--- WORK TO COMPLETE ---
Transcribe the entries that follow, every word as written, and drop the pictures.

※ ※ ※

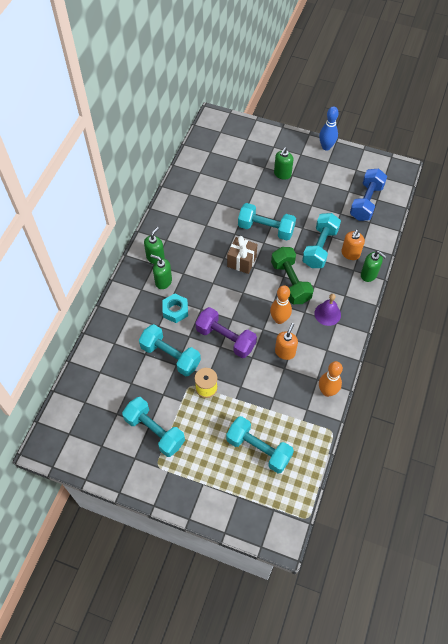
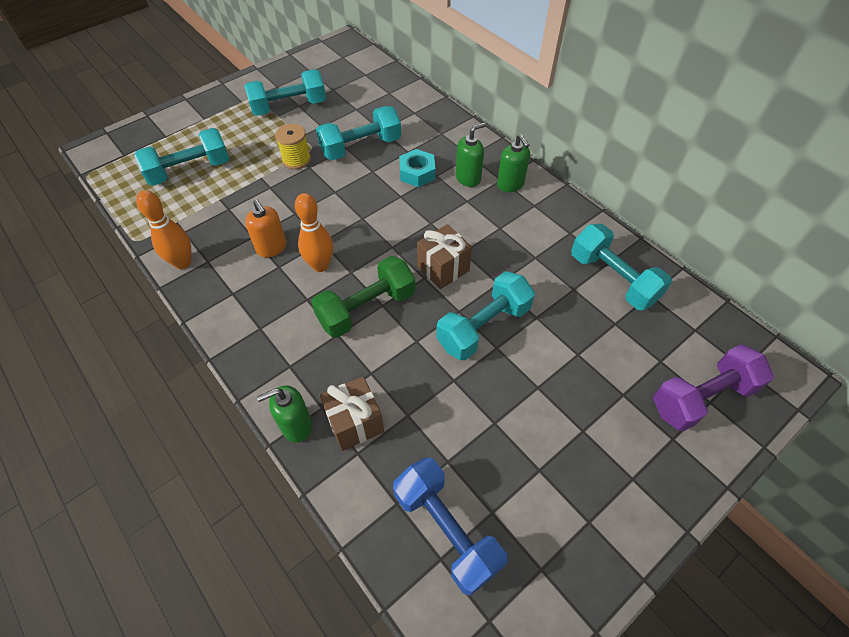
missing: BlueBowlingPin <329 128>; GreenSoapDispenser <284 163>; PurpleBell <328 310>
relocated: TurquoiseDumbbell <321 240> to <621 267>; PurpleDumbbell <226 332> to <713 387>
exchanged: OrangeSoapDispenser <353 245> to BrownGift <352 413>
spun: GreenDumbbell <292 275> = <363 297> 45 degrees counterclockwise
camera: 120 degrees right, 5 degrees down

※ ※ ※

--- RESPONSE ---
missing: BlueBowlingPin <329 128>; GreenSoapDispenser <284 163>; PurpleBell <328 310>
relocated: TurquoiseDumbbell <321 240> to <621 267>; PurpleDumbbell <226 332> to <713 387>
exchanged: OrangeSoapDispenser <353 245> to BrownGift <352 413>
spun: GreenDumbbell <292 275> = <363 297> 45 degrees counterclockwise
camera: 120 degrees right, 5 degrees down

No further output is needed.